For the records below, output each line exactly as it appears, from the first through the line with "318, 72, 82)".

---------- Records supplied ----------

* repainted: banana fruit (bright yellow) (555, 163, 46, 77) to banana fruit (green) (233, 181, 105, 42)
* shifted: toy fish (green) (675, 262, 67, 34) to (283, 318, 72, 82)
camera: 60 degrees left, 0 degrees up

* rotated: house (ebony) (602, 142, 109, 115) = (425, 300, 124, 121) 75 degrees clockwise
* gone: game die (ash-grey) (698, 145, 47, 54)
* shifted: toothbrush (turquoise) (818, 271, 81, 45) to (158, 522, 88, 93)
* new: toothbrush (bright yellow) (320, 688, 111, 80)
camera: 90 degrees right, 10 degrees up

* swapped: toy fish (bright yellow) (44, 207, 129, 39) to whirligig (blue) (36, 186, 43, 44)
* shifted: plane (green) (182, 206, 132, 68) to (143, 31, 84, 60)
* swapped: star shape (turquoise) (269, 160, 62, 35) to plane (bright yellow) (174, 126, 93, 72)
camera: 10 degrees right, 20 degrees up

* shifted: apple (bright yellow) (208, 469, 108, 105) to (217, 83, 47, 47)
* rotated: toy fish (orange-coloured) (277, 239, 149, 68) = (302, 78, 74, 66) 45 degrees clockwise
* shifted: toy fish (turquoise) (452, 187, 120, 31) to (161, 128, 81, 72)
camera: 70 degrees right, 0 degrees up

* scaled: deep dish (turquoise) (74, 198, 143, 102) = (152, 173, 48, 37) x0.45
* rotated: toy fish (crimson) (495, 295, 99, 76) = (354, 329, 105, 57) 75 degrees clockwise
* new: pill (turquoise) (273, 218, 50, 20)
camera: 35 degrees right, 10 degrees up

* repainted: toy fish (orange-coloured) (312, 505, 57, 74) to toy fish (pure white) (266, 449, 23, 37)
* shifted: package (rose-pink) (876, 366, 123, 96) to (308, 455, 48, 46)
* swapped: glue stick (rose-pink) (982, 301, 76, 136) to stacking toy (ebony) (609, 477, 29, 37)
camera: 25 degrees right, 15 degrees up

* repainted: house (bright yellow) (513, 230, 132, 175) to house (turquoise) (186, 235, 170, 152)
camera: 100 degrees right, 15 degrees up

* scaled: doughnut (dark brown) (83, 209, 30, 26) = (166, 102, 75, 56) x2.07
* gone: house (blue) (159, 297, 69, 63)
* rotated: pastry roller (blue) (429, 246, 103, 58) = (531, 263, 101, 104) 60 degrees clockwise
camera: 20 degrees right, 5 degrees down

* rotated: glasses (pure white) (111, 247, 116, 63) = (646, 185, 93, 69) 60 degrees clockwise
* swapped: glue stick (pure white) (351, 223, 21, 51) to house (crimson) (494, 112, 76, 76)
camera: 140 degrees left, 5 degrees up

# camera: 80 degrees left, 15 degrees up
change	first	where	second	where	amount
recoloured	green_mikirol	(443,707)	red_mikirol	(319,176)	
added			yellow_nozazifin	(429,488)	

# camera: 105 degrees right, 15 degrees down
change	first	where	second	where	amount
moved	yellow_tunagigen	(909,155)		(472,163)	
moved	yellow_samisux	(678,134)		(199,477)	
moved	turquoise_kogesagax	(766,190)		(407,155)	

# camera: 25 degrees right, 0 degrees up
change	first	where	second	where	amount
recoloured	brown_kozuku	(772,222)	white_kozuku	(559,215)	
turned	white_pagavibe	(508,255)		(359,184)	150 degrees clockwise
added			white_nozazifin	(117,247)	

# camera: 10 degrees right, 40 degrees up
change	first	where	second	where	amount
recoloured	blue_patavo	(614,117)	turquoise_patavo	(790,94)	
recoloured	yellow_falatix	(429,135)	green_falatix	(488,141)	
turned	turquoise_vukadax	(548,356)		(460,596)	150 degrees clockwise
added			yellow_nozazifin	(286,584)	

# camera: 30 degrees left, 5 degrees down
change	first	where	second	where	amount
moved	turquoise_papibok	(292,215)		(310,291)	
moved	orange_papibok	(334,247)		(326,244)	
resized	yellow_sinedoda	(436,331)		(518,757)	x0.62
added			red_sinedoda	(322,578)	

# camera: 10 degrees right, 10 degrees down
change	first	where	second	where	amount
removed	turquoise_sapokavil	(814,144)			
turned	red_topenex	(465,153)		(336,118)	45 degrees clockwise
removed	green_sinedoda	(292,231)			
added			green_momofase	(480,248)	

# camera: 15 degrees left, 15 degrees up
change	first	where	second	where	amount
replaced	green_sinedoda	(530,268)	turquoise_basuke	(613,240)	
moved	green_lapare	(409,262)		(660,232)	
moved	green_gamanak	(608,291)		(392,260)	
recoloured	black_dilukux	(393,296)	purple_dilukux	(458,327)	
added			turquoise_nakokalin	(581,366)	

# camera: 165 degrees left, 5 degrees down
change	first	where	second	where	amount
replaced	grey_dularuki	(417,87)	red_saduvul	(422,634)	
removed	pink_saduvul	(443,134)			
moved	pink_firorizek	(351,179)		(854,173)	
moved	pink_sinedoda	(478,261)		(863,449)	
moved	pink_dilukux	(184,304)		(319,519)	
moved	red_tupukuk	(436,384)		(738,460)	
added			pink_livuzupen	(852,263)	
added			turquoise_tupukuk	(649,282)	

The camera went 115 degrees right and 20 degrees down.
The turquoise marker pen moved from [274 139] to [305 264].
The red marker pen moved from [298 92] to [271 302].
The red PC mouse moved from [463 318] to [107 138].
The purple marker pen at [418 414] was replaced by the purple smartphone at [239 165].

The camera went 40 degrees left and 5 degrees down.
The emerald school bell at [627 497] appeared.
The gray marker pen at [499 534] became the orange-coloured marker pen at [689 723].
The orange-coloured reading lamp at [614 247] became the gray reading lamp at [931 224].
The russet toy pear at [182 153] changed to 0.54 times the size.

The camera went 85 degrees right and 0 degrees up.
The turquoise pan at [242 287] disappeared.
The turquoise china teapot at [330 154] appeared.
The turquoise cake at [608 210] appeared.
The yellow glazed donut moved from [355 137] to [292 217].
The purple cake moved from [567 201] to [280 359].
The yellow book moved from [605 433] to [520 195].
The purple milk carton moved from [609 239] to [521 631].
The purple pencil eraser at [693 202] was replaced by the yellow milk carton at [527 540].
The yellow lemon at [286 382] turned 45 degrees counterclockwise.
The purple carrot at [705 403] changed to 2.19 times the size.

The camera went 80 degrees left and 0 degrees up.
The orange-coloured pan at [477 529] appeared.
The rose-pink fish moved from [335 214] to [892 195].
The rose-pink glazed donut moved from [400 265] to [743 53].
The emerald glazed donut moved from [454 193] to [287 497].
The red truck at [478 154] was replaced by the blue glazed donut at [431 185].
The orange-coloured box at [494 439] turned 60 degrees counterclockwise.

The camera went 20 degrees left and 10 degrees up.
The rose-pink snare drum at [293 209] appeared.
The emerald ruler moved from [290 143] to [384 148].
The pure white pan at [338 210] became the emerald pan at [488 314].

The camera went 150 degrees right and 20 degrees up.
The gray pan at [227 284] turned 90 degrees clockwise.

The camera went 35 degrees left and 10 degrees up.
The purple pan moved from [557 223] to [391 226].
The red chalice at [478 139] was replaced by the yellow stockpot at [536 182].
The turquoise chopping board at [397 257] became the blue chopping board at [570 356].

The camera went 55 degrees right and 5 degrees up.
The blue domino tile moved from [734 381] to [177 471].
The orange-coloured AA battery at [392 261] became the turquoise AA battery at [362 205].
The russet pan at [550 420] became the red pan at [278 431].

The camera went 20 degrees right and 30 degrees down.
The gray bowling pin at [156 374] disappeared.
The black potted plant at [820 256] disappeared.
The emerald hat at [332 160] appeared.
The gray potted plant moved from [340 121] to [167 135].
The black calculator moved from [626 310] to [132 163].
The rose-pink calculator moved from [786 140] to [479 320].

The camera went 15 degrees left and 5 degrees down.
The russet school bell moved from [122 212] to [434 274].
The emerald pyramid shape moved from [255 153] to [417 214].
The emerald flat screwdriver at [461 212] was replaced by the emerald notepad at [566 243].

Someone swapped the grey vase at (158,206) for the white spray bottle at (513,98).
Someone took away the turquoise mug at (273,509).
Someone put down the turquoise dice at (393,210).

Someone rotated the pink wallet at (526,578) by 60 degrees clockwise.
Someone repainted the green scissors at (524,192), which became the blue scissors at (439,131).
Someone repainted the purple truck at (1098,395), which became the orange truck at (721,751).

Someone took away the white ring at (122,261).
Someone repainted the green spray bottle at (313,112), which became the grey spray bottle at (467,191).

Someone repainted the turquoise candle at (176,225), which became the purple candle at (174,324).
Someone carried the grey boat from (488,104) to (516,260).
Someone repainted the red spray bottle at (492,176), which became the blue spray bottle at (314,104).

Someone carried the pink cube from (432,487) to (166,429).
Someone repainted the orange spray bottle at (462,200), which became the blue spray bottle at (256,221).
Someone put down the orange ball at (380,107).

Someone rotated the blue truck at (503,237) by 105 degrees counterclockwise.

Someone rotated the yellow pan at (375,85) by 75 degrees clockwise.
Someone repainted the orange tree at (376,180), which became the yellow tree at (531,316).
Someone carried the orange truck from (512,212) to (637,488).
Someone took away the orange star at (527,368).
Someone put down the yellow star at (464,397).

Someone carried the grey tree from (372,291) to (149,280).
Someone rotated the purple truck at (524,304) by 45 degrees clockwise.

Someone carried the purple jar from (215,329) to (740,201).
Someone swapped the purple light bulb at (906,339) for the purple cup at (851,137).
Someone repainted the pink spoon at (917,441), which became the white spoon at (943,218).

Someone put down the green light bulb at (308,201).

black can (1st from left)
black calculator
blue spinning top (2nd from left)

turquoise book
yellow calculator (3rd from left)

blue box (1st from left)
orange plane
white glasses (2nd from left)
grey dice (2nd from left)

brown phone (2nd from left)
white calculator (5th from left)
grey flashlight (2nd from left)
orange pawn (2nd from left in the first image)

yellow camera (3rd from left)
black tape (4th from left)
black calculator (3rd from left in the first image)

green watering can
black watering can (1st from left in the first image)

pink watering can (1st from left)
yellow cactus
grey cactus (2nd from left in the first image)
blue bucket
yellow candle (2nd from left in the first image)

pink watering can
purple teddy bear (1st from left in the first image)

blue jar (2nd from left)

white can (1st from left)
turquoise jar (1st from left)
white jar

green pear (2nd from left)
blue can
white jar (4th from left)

----------

-- Answer to the problem --
* repainted: banana fruit (bright yellow) (555, 163, 46, 77) to banana fruit (green) (233, 181, 105, 42)
* shifted: toy fish (green) (675, 262, 67, 34) to (283, 318, 72, 82)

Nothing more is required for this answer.